** Available data follows **
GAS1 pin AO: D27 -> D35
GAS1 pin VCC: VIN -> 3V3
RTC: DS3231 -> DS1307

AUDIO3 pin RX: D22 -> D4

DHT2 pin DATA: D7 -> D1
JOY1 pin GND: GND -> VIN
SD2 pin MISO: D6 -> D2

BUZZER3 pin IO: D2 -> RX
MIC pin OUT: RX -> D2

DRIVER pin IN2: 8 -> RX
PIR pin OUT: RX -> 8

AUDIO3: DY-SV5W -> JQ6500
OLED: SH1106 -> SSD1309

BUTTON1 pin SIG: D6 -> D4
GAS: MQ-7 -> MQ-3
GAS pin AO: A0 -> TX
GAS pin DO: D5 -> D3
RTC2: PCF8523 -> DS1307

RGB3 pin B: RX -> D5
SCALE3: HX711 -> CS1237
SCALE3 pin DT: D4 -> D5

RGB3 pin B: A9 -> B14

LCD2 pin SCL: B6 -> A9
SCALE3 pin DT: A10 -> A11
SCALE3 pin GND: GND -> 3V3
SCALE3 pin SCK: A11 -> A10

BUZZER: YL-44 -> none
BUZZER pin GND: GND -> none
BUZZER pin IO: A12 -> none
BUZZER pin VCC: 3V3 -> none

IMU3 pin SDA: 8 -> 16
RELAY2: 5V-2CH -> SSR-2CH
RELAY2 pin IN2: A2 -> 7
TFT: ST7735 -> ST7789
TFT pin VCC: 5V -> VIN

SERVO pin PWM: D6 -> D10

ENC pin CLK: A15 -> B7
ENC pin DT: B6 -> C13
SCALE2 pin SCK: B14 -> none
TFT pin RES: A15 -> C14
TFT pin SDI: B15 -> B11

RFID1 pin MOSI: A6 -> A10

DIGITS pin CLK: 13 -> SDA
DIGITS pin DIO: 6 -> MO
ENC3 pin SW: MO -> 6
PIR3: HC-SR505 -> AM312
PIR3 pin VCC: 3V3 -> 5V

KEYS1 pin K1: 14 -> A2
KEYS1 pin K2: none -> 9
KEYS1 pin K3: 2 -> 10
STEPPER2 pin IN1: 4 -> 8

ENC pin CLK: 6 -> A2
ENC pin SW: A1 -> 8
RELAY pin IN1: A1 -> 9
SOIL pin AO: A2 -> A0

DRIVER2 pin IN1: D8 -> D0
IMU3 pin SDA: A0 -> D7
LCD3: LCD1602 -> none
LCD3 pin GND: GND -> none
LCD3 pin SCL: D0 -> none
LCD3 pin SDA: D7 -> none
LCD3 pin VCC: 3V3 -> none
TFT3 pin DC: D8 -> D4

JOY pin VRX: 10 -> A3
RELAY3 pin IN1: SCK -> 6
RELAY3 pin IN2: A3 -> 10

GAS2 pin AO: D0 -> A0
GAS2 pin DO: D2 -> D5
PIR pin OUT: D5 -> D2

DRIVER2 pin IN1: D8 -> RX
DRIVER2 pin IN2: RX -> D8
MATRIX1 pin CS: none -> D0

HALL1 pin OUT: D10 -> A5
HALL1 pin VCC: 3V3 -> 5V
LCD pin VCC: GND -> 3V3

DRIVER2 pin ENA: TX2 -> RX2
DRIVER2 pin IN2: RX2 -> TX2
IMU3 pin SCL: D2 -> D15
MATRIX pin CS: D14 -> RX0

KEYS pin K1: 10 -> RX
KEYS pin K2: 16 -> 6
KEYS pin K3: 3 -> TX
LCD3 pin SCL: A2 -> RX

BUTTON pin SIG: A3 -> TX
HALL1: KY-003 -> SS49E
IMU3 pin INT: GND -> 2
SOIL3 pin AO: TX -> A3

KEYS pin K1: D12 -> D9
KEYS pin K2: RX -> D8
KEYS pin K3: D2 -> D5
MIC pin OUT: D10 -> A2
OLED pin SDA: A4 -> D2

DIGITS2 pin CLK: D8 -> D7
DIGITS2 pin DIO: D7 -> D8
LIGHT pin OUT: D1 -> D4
** End of Available data **
Lines after the one containing "PIR pin OUT: RX -> 8" are not part of the task. Output the entries exactly from their first line through that one.

* [Response box]:
GAS1 pin AO: D27 -> D35
GAS1 pin VCC: VIN -> 3V3
RTC: DS3231 -> DS1307

AUDIO3 pin RX: D22 -> D4

DHT2 pin DATA: D7 -> D1
JOY1 pin GND: GND -> VIN
SD2 pin MISO: D6 -> D2

BUZZER3 pin IO: D2 -> RX
MIC pin OUT: RX -> D2

DRIVER pin IN2: 8 -> RX
PIR pin OUT: RX -> 8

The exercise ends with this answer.